§ Your task: Return all lines below containing the word "clockwise".
[Material for this task Boundary: Start]
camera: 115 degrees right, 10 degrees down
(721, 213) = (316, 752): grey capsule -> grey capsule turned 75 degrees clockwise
[Material for this task Boundary: End]
[Material for this task Boundary: Start]
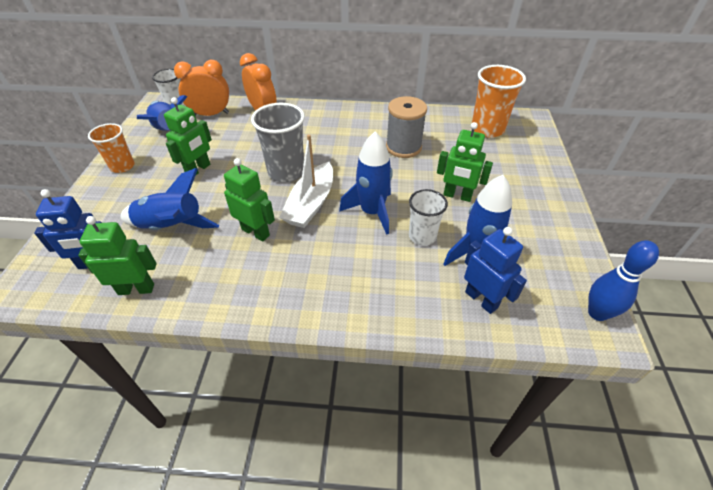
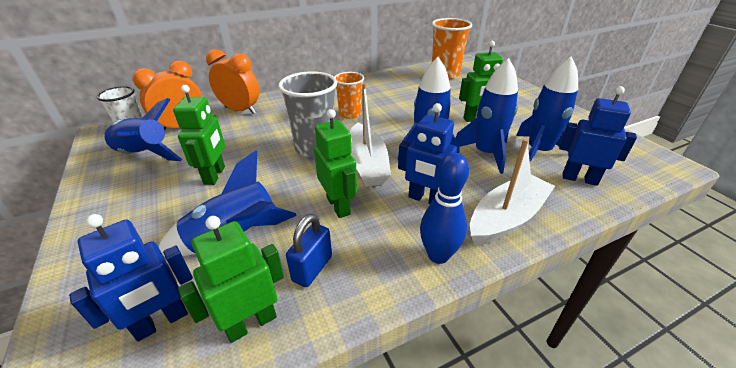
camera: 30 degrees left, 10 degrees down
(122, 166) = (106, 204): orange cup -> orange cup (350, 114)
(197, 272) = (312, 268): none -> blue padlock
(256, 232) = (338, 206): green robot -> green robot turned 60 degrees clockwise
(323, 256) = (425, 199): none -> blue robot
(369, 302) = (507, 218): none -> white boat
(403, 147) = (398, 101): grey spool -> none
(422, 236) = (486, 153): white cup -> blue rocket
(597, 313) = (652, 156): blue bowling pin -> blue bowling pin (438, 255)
[Material for this task Boundary: End]
§ Exercise answer:
(721, 213) = (316, 752): grey capsule -> grey capsule turned 75 degrees clockwise
(256, 232) = (338, 206): green robot -> green robot turned 60 degrees clockwise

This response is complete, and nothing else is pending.